§ **AIM OF THE EXERCISE**
Nothing below is to be printed except the lines between the line holding "grey marker: [240,456,301,539]" and the line holding "orange marker: [99,572,198,636]", inclusive, each exactly as it appears.

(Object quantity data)
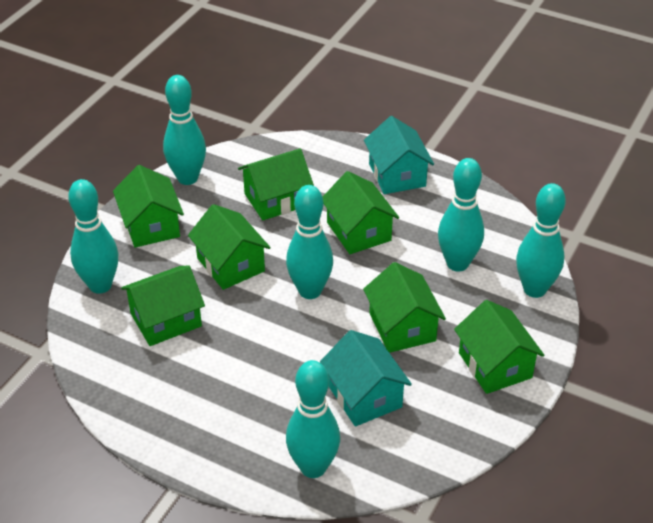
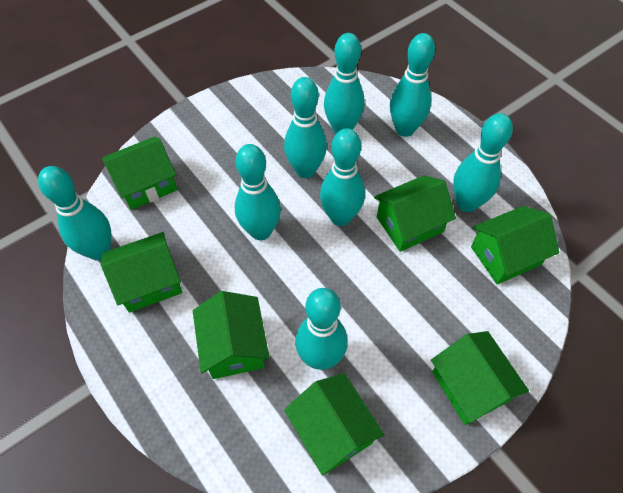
turquoise bowling pin: [68,179,118,294] [163,75,206,185] [286,185,333,299] [286,360,340,478] [438,158,484,271] [516,183,566,298] = 6 -> [38,166,111,260] [235,144,281,240] [284,77,327,178] [295,288,348,370] [320,128,365,226] [324,33,365,134] [390,33,435,137] [453,113,513,212] = 8
turquoise house: [320,330,412,427] [364,116,434,194] = 2 -> none = 0

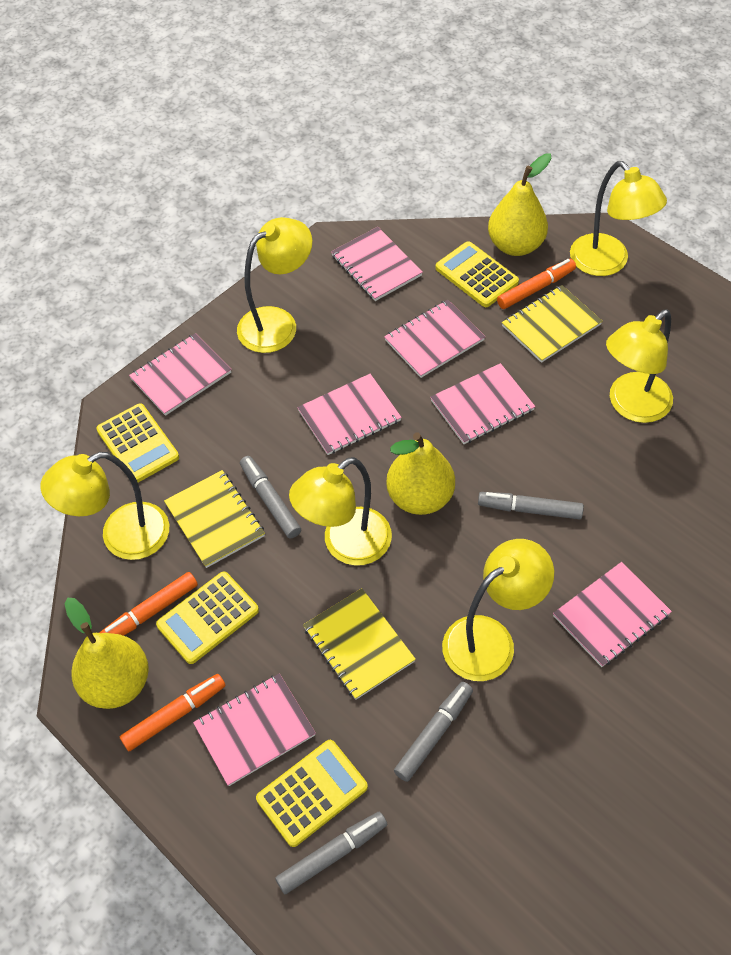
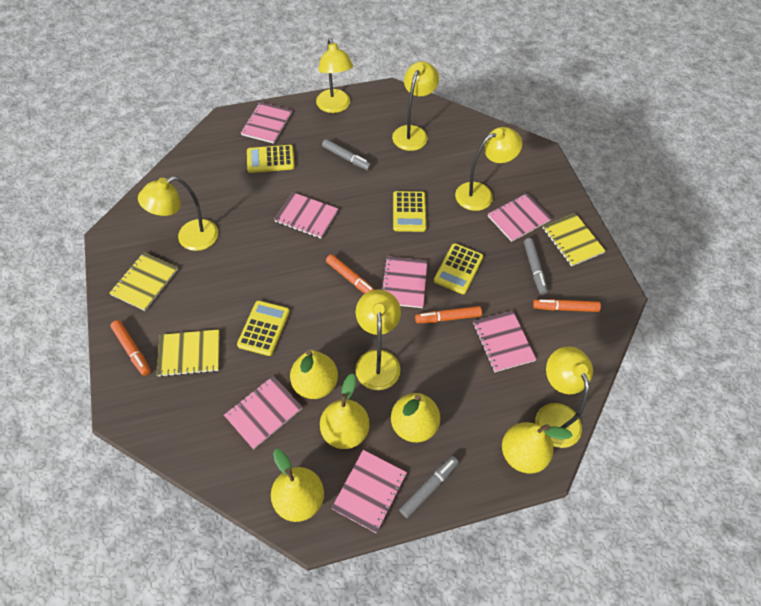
grey marker: [240,456,301,539] [275,811,388,894] [394,682,473,782] [478,492,584,520] = 4 -> [322,139,372,170] [399,456,459,518] [524,238,548,294] = 3
orange marker: [99,572,198,636] [120,674,226,751] [497,259,576,309] = 3 -> [110,320,151,376] [326,254,375,294] [415,306,482,323] [533,299,601,312] = 4
yellow pear: [65,598,149,709] [386,432,455,515] [488,153,552,256] = 3 -> [271,449,324,522] [290,350,338,399] [320,374,370,449] [391,393,440,442] [502,422,573,473] = 5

§ **SOLVED EXERCISE**
grey marker: [240,456,301,539] [275,811,388,894] [394,682,473,782] [478,492,584,520] = 4 -> [322,139,372,170] [399,456,459,518] [524,238,548,294] = 3
orange marker: [99,572,198,636] [120,674,226,751] [497,259,576,309] = 3 -> [110,320,151,376] [326,254,375,294] [415,306,482,323] [533,299,601,312] = 4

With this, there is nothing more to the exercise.